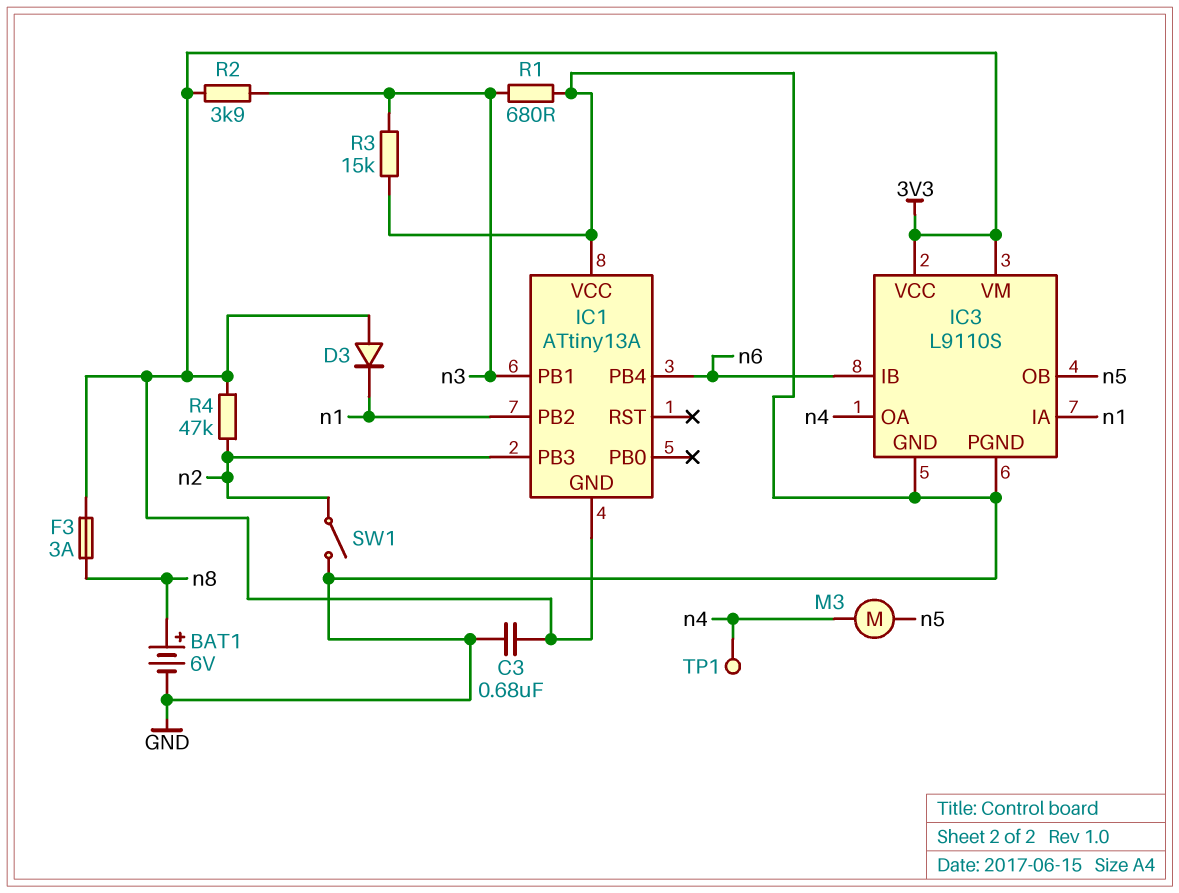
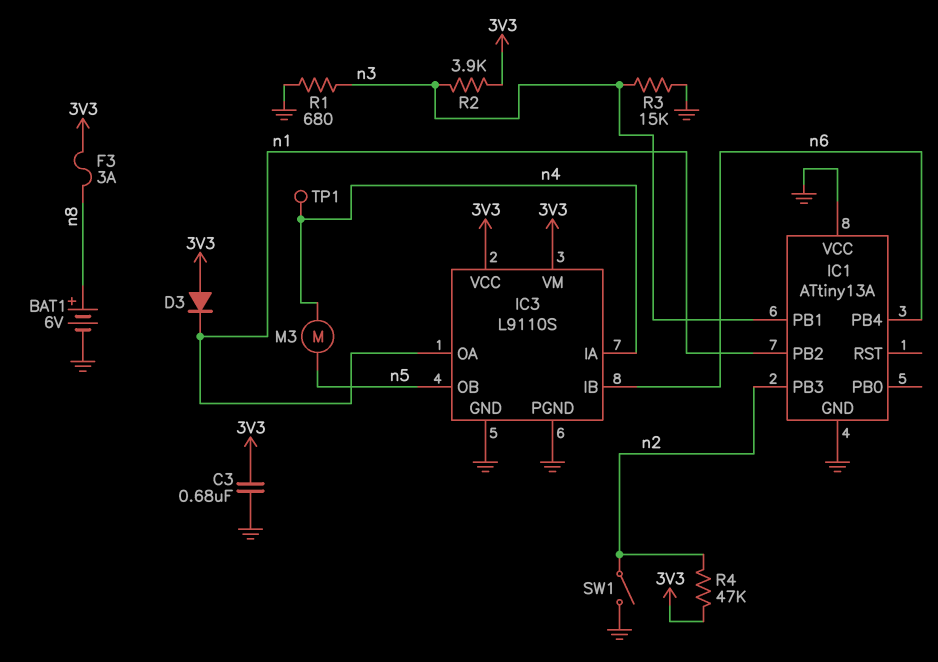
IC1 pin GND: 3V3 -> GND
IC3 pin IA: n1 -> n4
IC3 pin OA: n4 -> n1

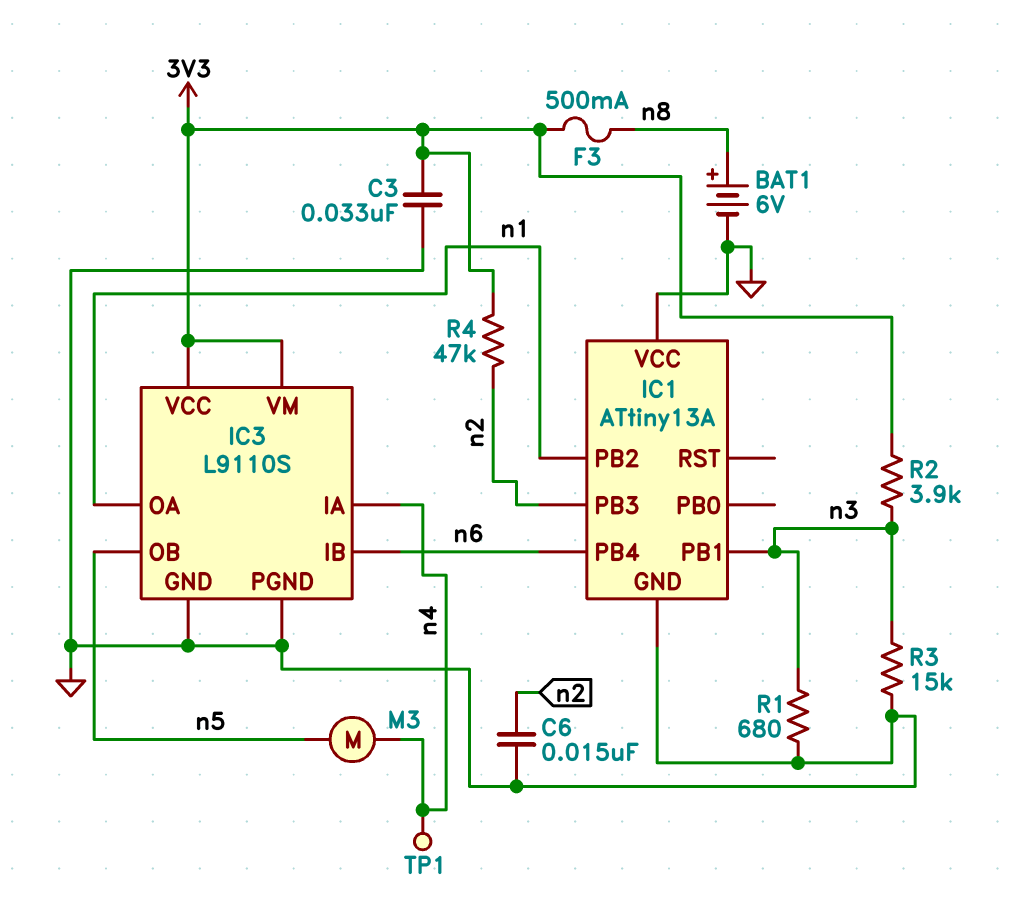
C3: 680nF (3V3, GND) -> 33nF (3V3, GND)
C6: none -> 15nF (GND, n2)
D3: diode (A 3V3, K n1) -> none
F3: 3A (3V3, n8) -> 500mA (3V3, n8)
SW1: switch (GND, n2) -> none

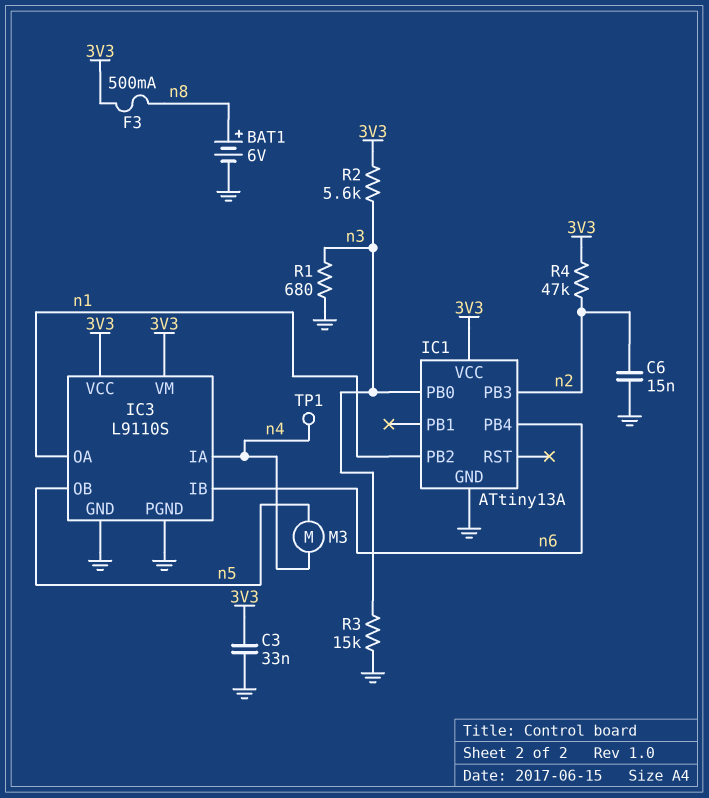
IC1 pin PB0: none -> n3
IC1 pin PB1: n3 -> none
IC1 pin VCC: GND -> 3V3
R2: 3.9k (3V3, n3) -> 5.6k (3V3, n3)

+ + +

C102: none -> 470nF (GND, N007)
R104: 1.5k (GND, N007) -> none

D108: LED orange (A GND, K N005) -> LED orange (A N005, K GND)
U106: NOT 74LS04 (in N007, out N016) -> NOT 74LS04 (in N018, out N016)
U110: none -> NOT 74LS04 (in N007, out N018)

+ + +

▶ **WHAT THIS TASK INVOLVES**: A clean copy is needed of the lines in the listing above from the one with "C3: 680nF (3V3, GND) -> 33nF (3V3, GND)" through the one with "R2: 3.9k (3V3, n3) -> 5.6k (3V3, n3)", exact in every word and free of pictures.

▶ **ANSWER SECTION**:
C3: 680nF (3V3, GND) -> 33nF (3V3, GND)
C6: none -> 15nF (GND, n2)
D3: diode (A 3V3, K n1) -> none
F3: 3A (3V3, n8) -> 500mA (3V3, n8)
SW1: switch (GND, n2) -> none

IC1 pin PB0: none -> n3
IC1 pin PB1: n3 -> none
IC1 pin VCC: GND -> 3V3
R2: 3.9k (3V3, n3) -> 5.6k (3V3, n3)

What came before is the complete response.